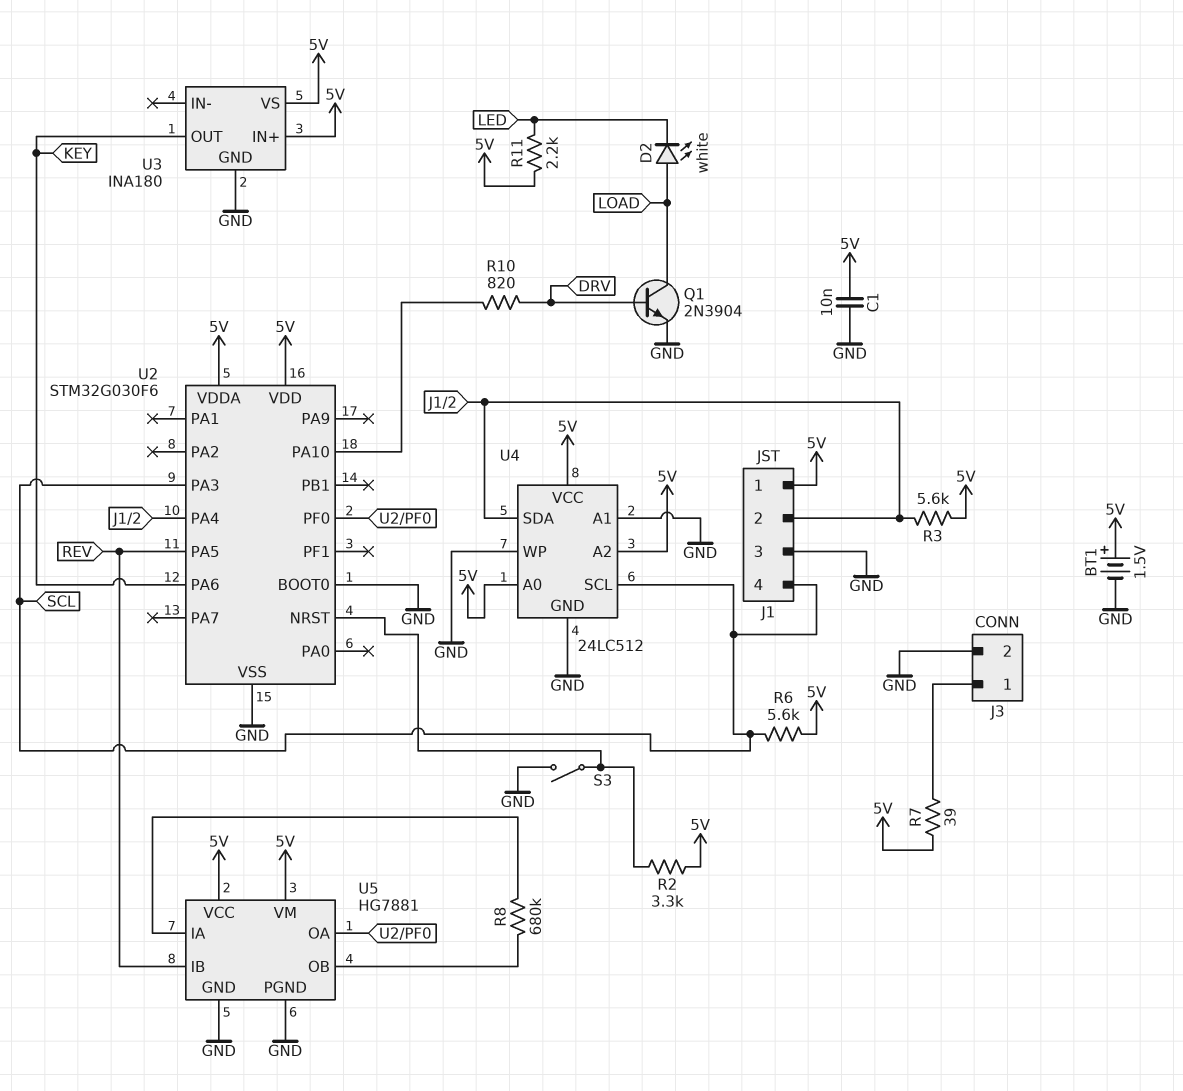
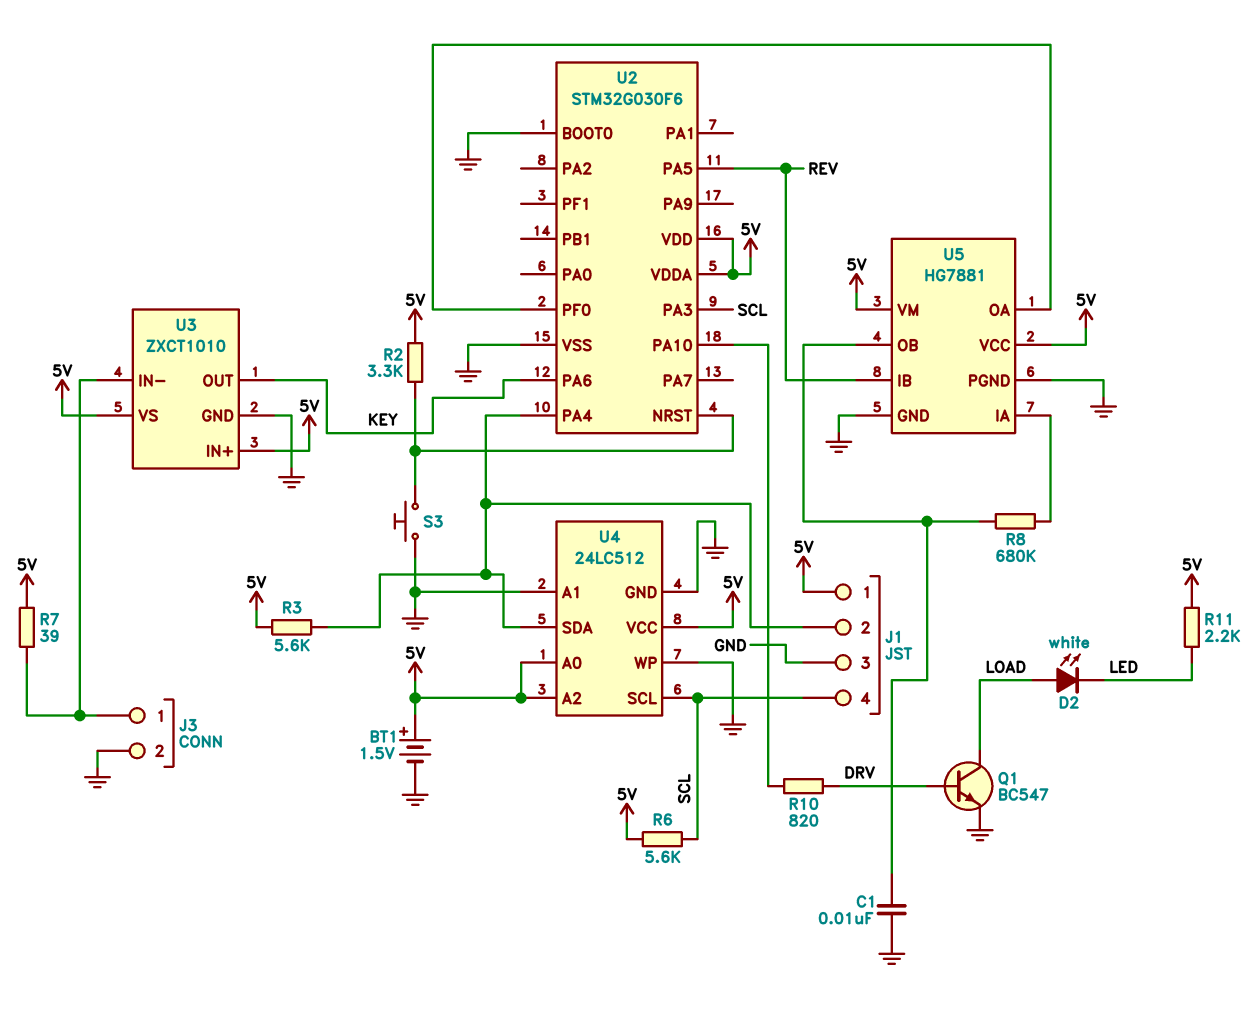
C1: 10nF (5V, GND) -> 10nF (GND, U5/OB)
Q1: NPN 2N3904 (B DRV, C LOAD, E GND) -> NPN BC547 (B DRV, C LOAD, E GND)
S3: switch (GND, U2/NRST) -> button (GND, U2/NRST)
U3: INA180 -> ZXCT1010
U3 pin IN-: none -> J3/1

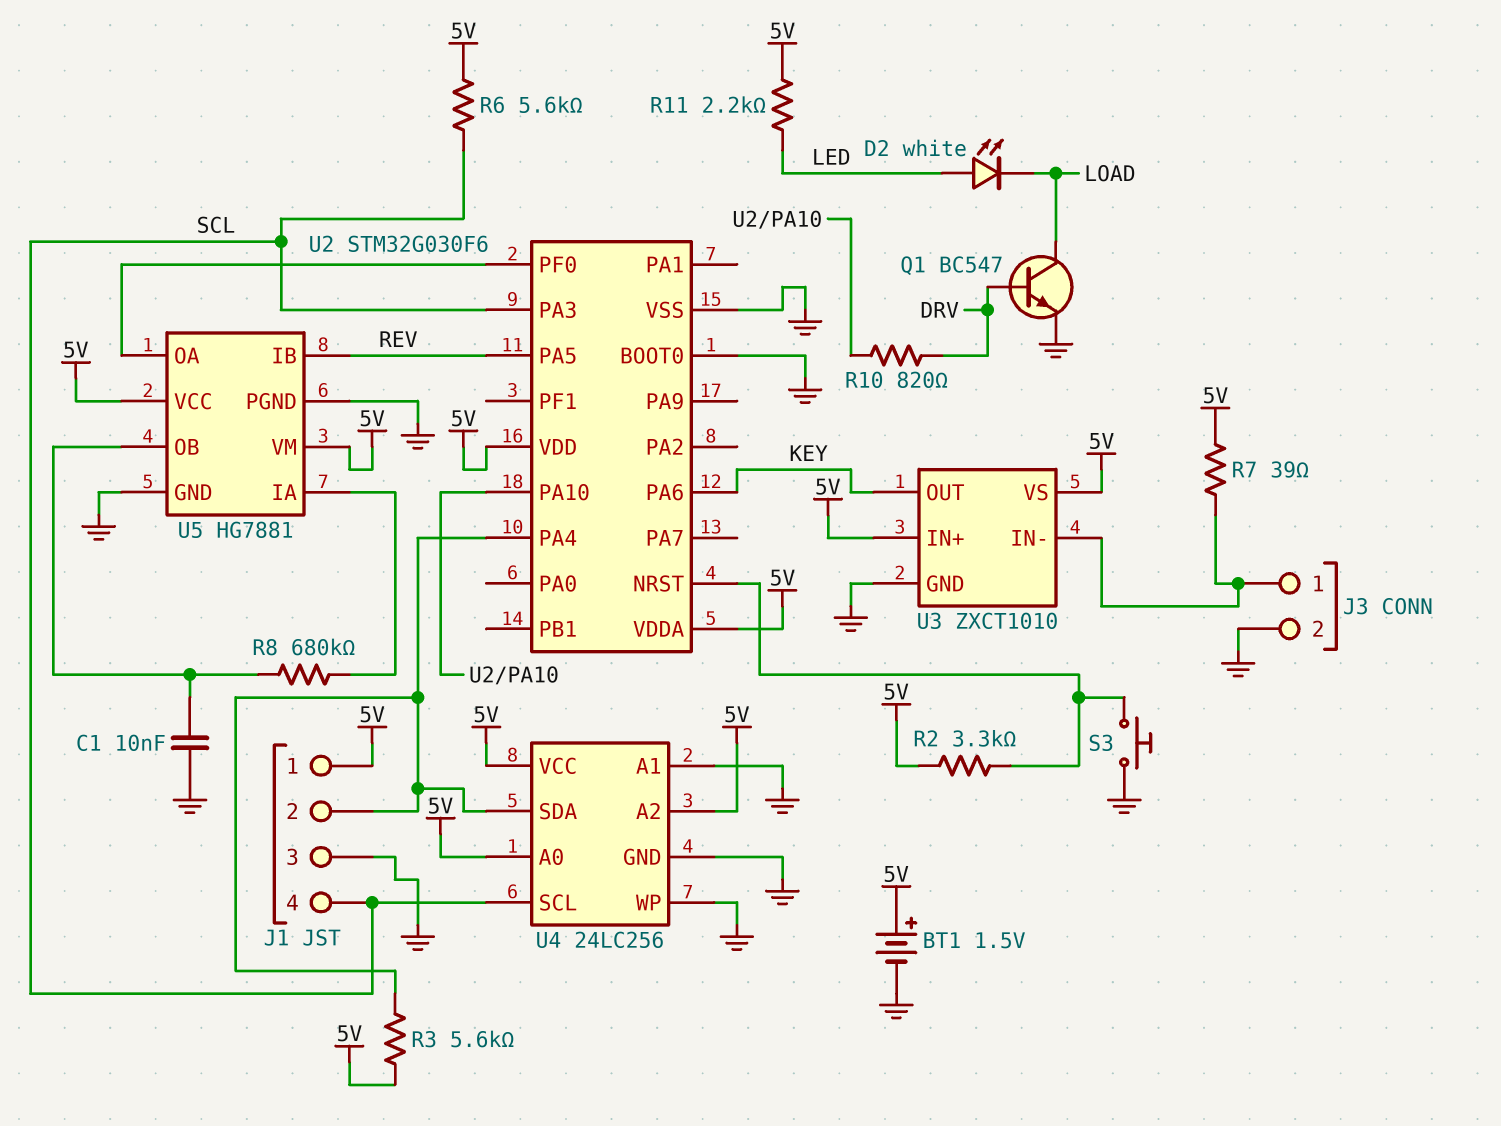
D2: LED white (A LOAD, K LED) -> LED white (A LED, K LOAD)
U4: 24LC512 -> 24LC256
┄┄┄┄┄┄
__To do__.
The expected output is every line of the records in which the string "LOAD" appears.

__Completed exercise__.
Q1: NPN 2N3904 (B DRV, C LOAD, E GND) -> NPN BC547 (B DRV, C LOAD, E GND)
D2: LED white (A LOAD, K LED) -> LED white (A LED, K LOAD)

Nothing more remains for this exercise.